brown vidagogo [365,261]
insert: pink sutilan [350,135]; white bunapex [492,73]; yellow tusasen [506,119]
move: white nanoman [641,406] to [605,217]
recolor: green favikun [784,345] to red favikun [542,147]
* * * * * * *
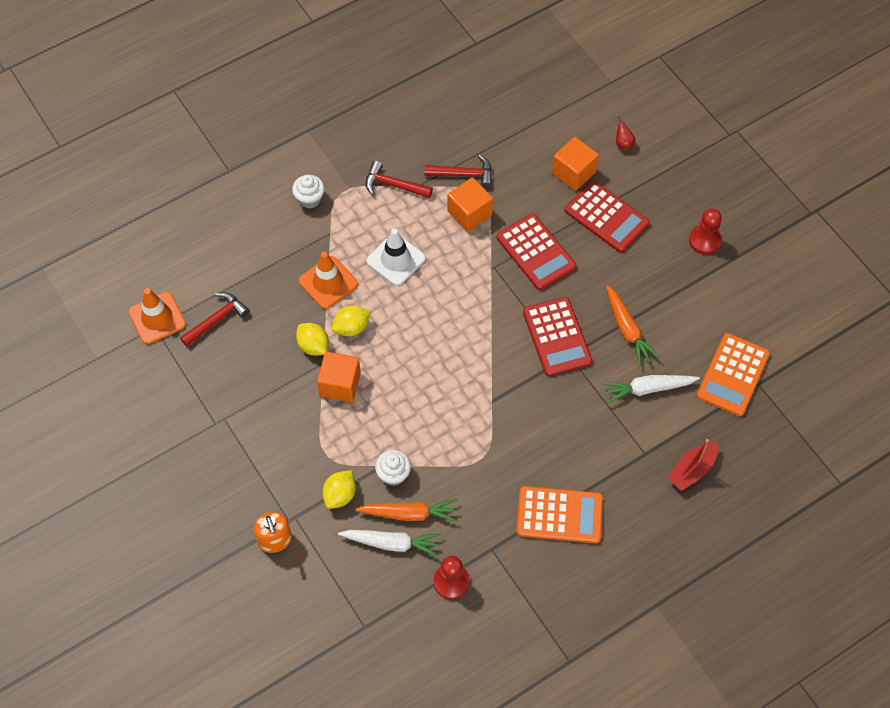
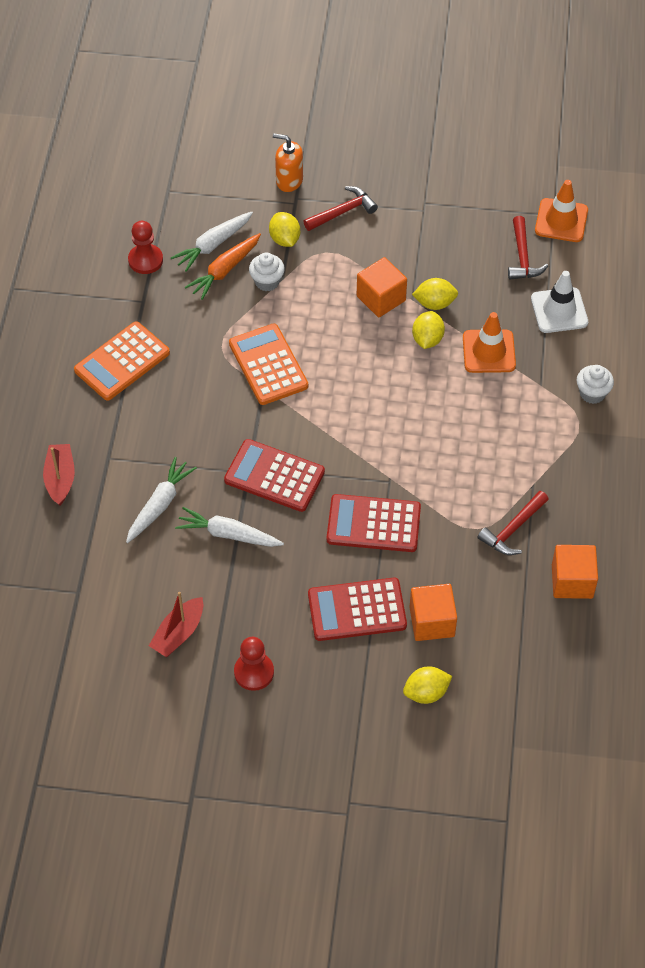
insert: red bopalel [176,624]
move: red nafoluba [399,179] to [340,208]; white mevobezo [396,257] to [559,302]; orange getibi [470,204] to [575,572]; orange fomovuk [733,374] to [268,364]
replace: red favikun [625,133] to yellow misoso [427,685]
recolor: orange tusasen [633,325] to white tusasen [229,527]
* * * * * * *
▸ DIRECTIONS FOR THIS TASK
Among the entries above, copy exactly only the lines starting with the one containing "brown vidagogo [365,261]" and going through the one containing "recolor: green favikun", both ends included.

▸ EXERCISE SOLUTION
brown vidagogo [365,261]
insert: pink sutilan [350,135]; white bunapex [492,73]; yellow tusasen [506,119]
move: white nanoman [641,406] to [605,217]
recolor: green favikun [784,345] to red favikun [542,147]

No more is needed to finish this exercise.